** What is expected **
The answer must be a single number: the count of lines in the data below that hold the word "plus".

** Material for the task **
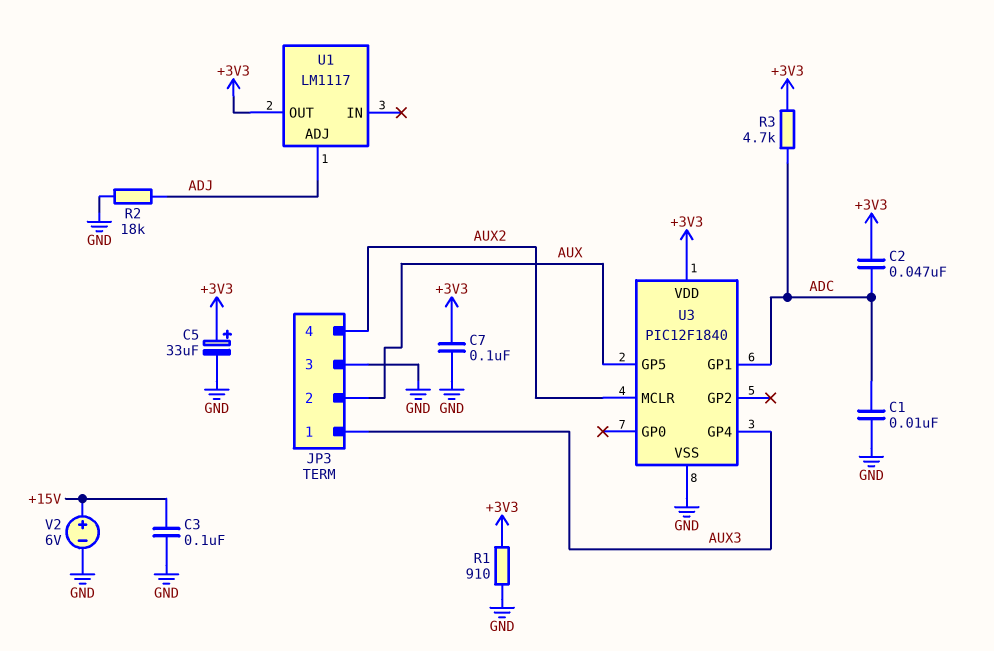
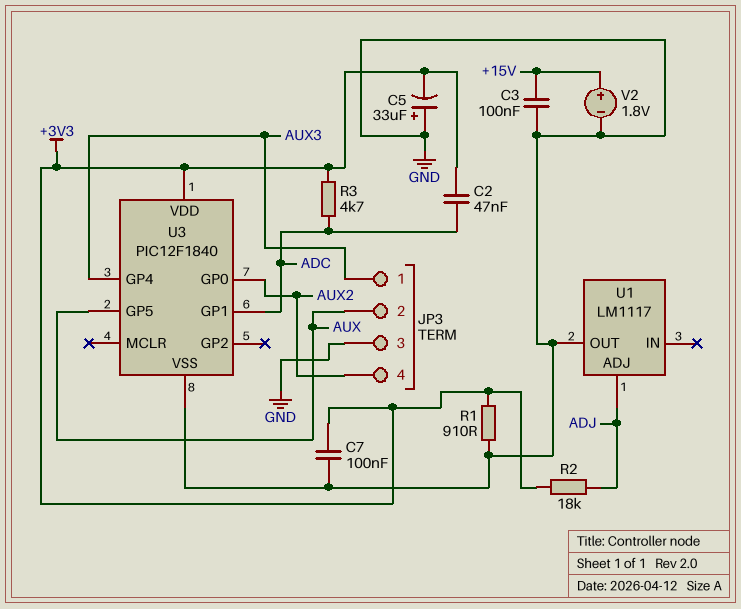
C1: 10nF (ADC, GND) -> none
C5: 33uF (plus +3V3, minus GND) -> 33uF (plus GND, minus +3V3)
R2: 18k (ADJ, GND) -> 18k (+3V3, ADJ)
U1 pin OUT: +3V3 -> GND
U3 pin GP0: none -> AUX2
U3 pin MCLR: AUX2 -> none
V2: 6V (plus +15V, minus GND) -> 1.8V (plus +15V, minus GND)

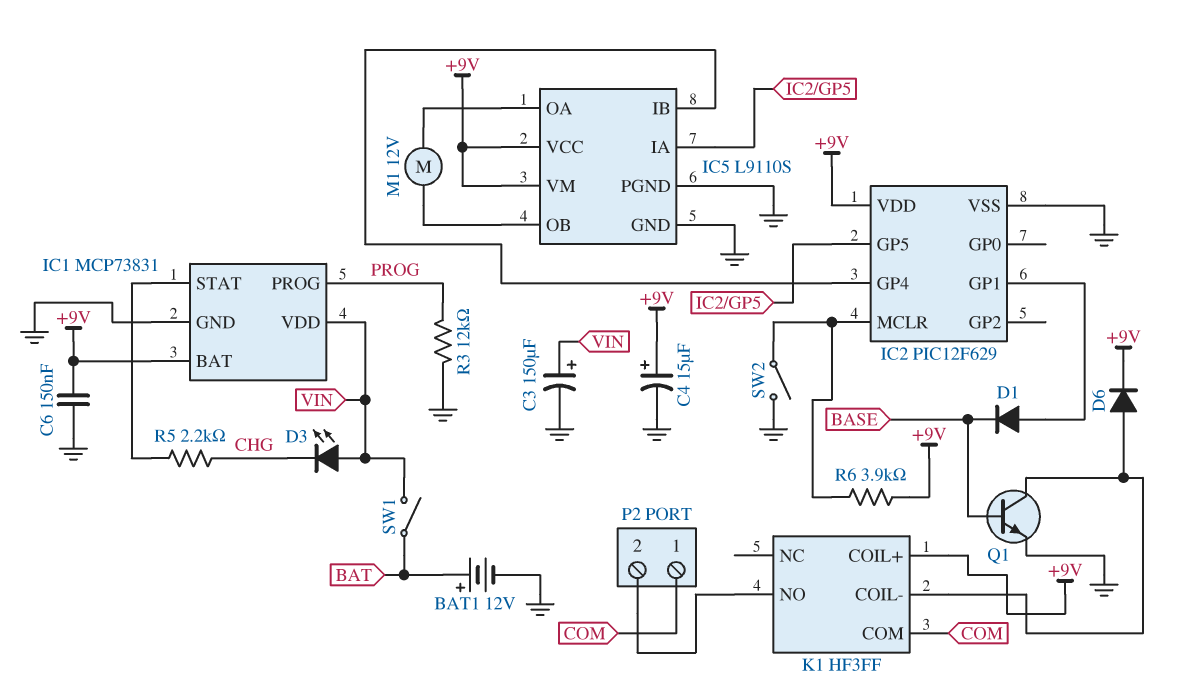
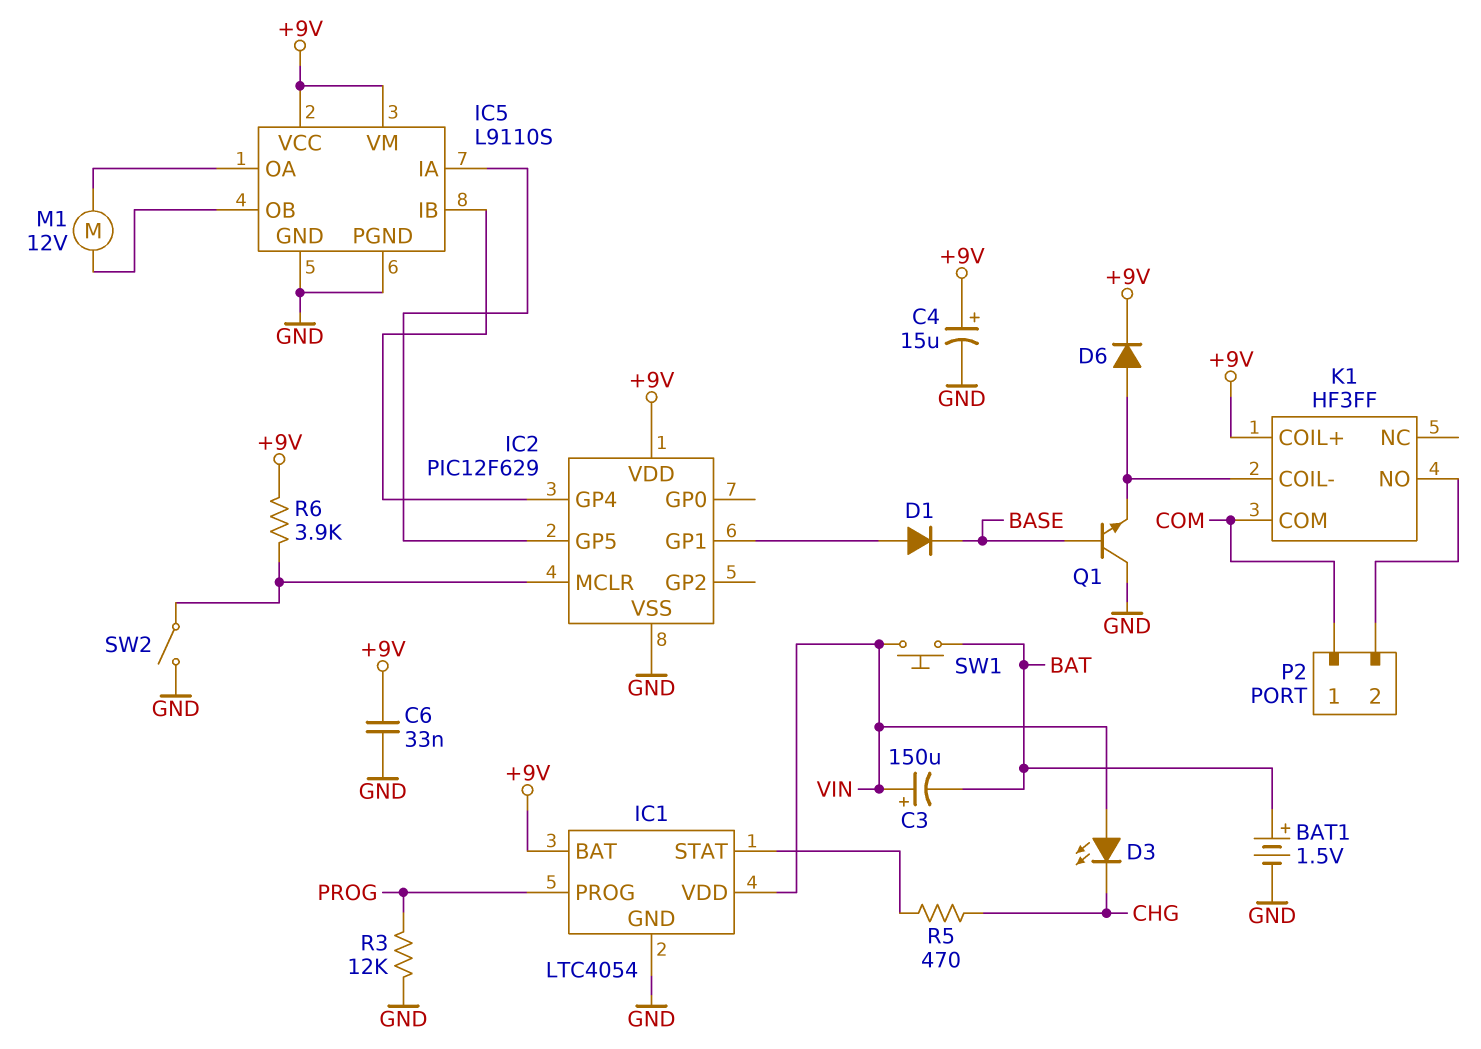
BAT1: 12V (plus BAT, minus GND) -> 1.5V (plus BAT, minus GND)
C3: 150uF (plus VIN, minus GND) -> 150uF (plus VIN, minus BAT)
C6: 150nF (+9V, GND) -> 33nF (+9V, GND)
IC1: MCP73831 -> LTC4054
Q1: NPN (B BASE, C K1/COIL-, E GND) -> NPN (B BASE, C GND, E K1/COIL-)
R5: 2.2k (CHG, IC1/STAT) -> 470 (CHG, IC1/STAT)
SW1: switch (BAT, VIN) -> button (BAT, VIN)

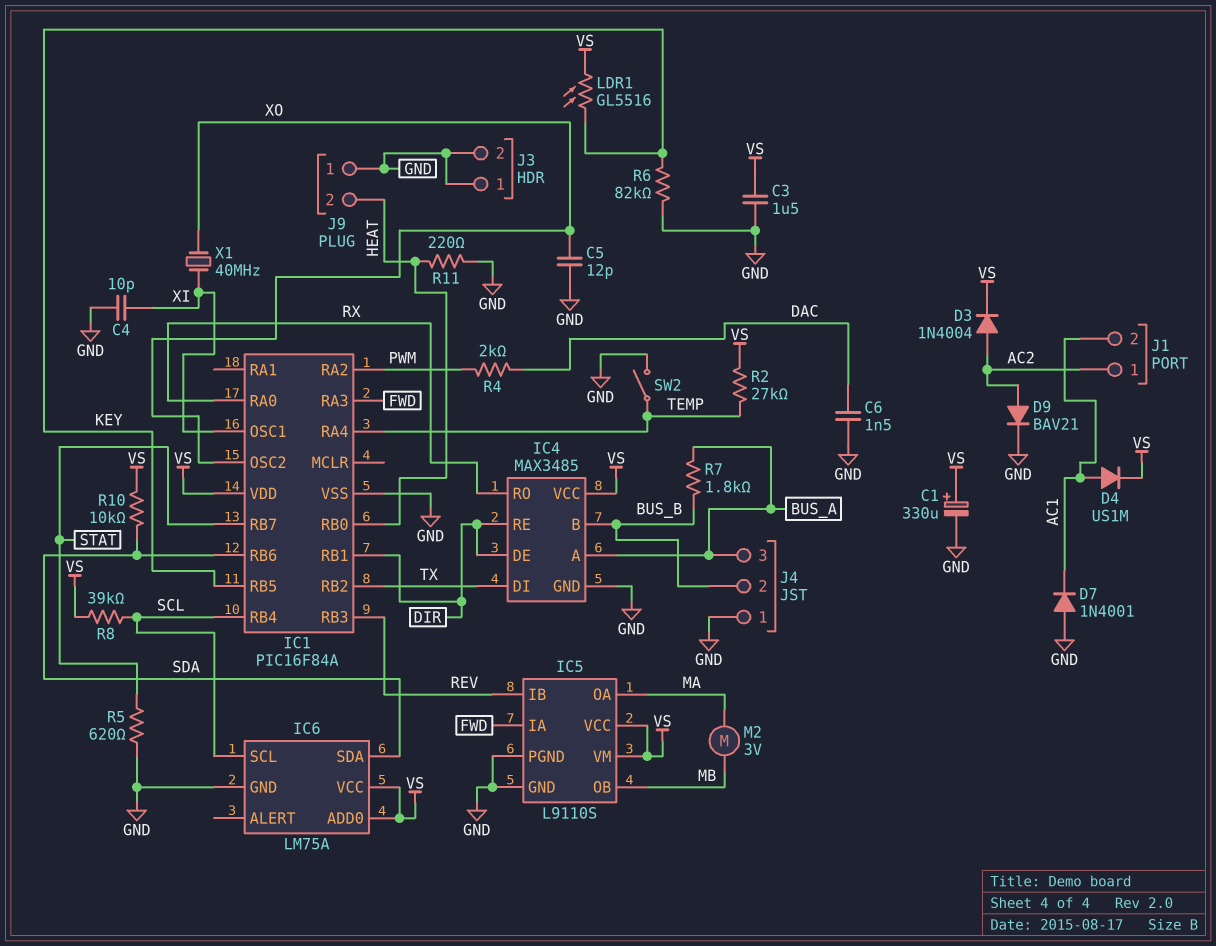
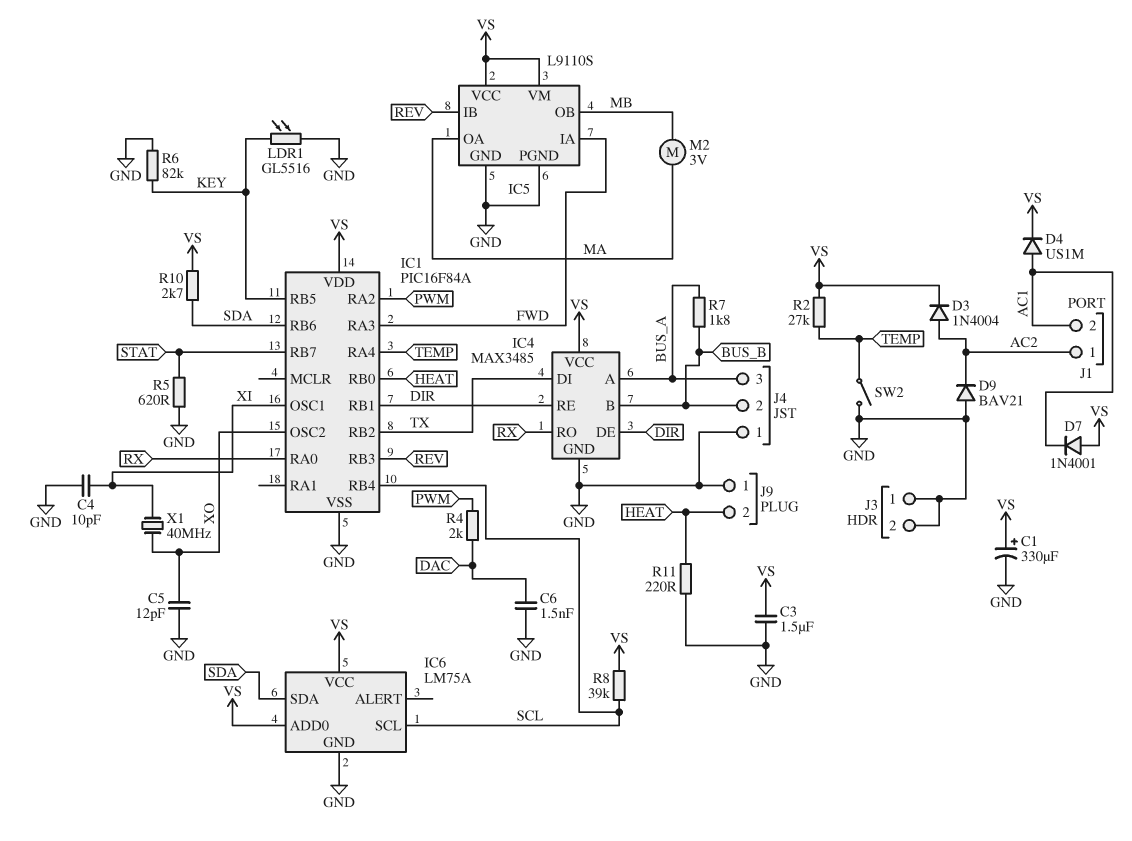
D7: diode 1N4001 (A GND, K AC1) -> diode 1N4001 (A VS, K AC1)
D9: diode BAV21 (A AC2, K GND) -> diode BAV21 (A GND, K AC2)
LDR1: GL5516 (KEY, VS) -> GL5516 (GND, KEY)
R10: 10k (SDA, VS) -> 2.7k (SDA, VS)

** Response to the exercise **
4